Segment Open

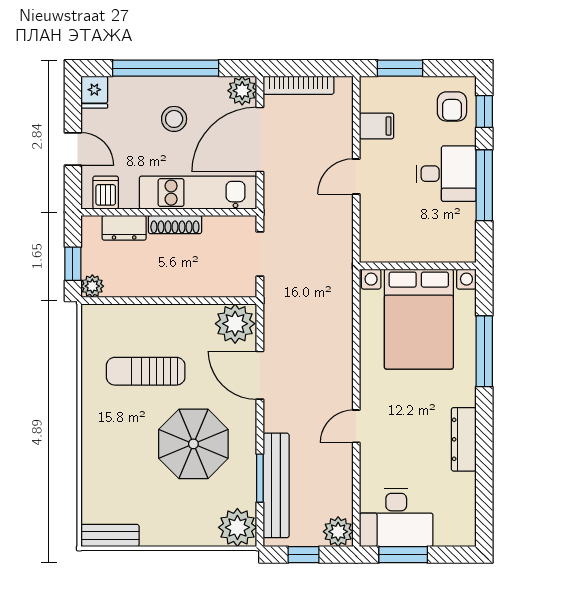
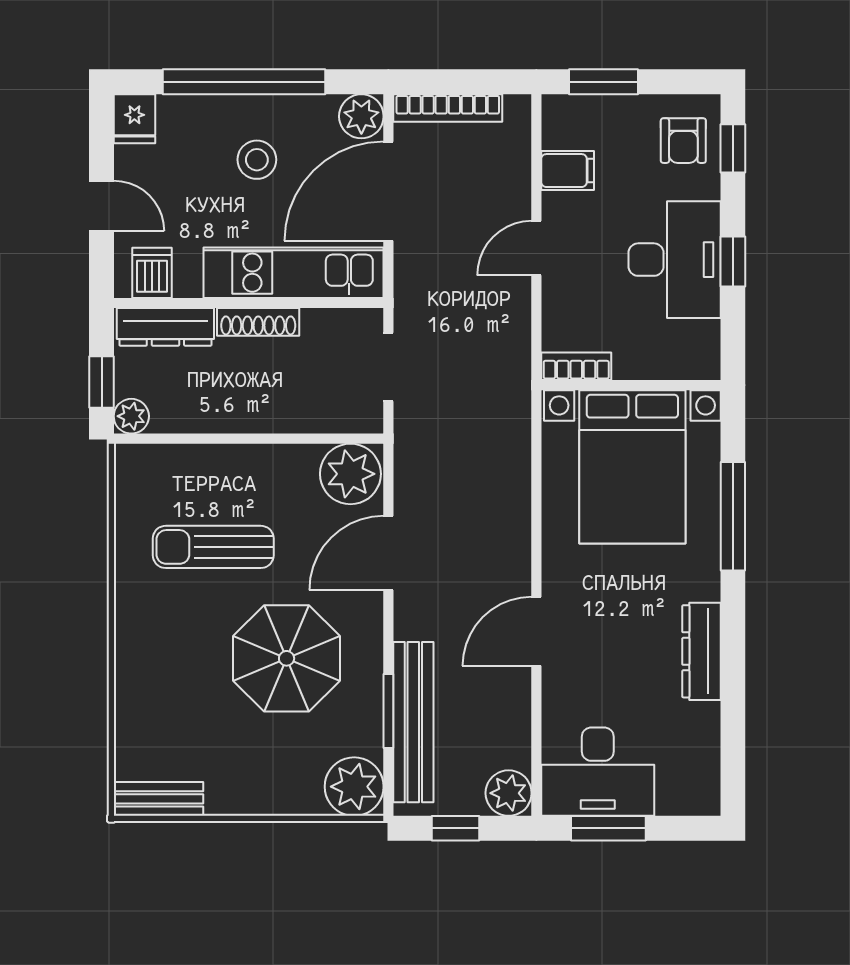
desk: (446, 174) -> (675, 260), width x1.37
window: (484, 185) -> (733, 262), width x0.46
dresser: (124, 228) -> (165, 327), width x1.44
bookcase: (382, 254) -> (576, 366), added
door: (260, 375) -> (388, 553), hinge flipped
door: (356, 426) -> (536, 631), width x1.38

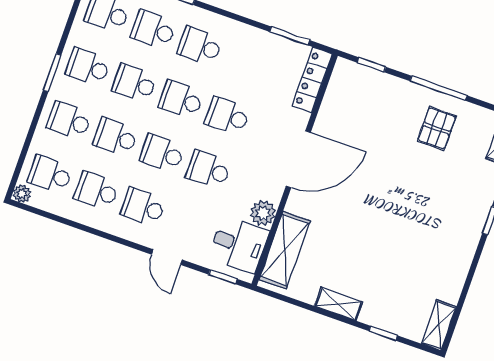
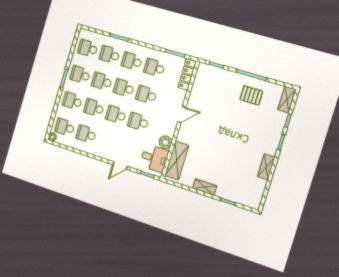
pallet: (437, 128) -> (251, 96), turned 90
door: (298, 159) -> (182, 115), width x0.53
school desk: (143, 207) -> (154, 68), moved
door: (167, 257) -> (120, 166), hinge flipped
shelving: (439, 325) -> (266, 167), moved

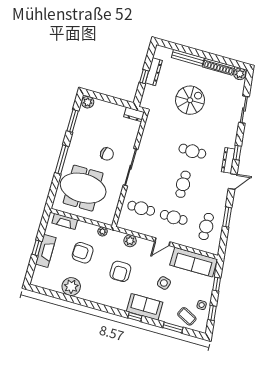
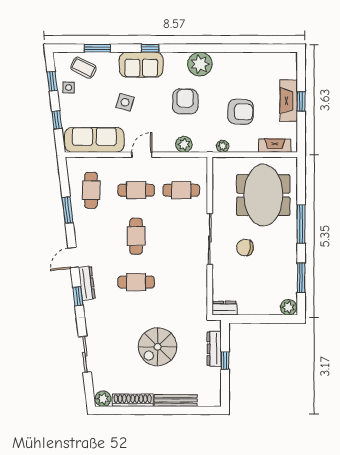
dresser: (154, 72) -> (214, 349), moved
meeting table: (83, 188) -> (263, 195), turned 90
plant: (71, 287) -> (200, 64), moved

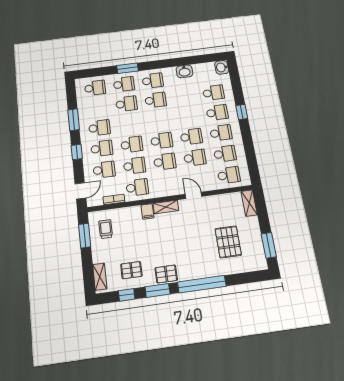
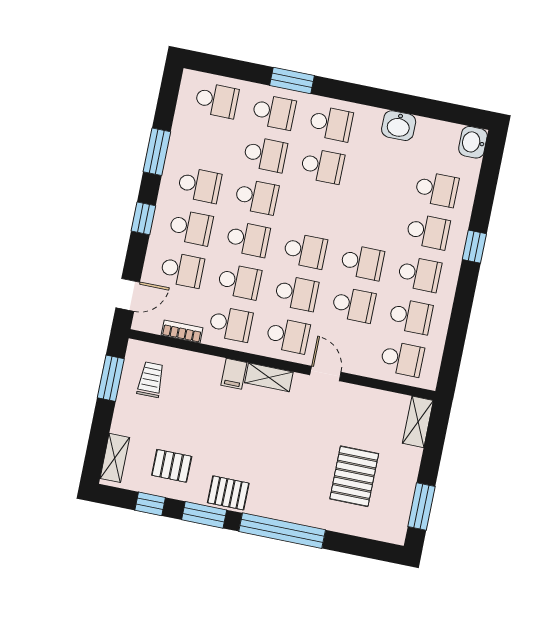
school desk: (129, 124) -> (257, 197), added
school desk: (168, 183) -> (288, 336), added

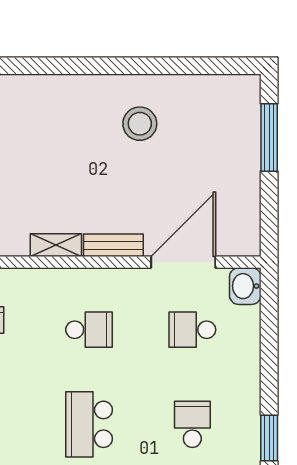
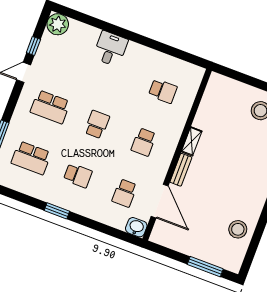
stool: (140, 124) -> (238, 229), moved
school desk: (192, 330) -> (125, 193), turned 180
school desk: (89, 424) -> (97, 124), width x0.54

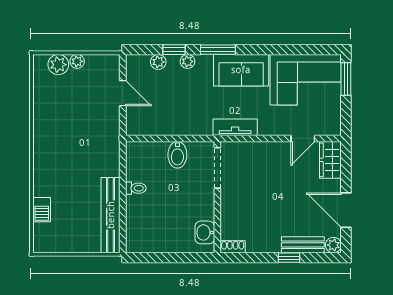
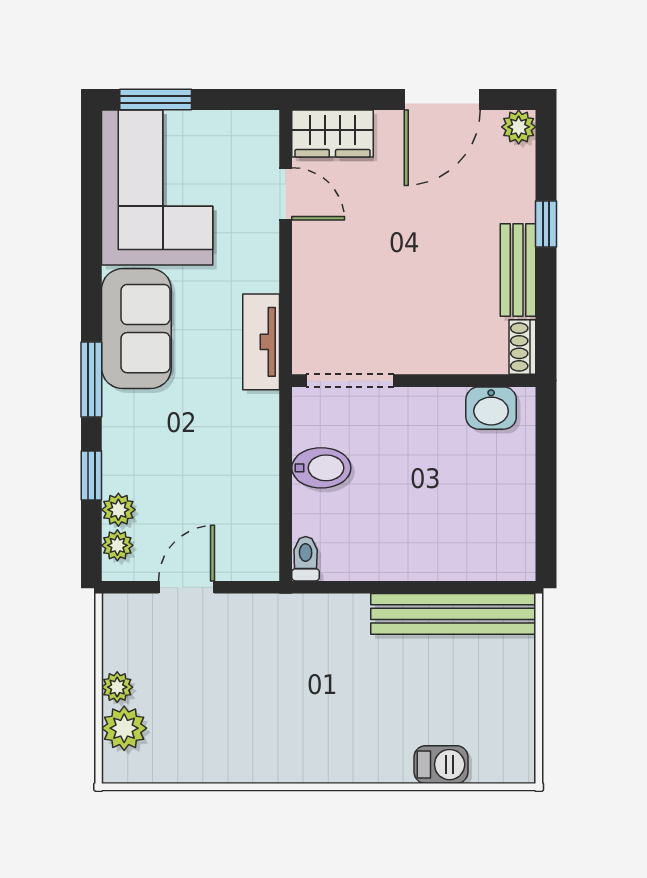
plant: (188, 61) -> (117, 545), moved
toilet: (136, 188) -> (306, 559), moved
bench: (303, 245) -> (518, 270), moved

Segment Closed

§ About this task: Check each line above for the word "school" and copy the ones that have it.

§ Response:
school desk: (143, 207) -> (154, 68), moved
school desk: (129, 124) -> (257, 197), added
school desk: (168, 183) -> (288, 336), added
school desk: (192, 330) -> (125, 193), turned 180
school desk: (89, 424) -> (97, 124), width x0.54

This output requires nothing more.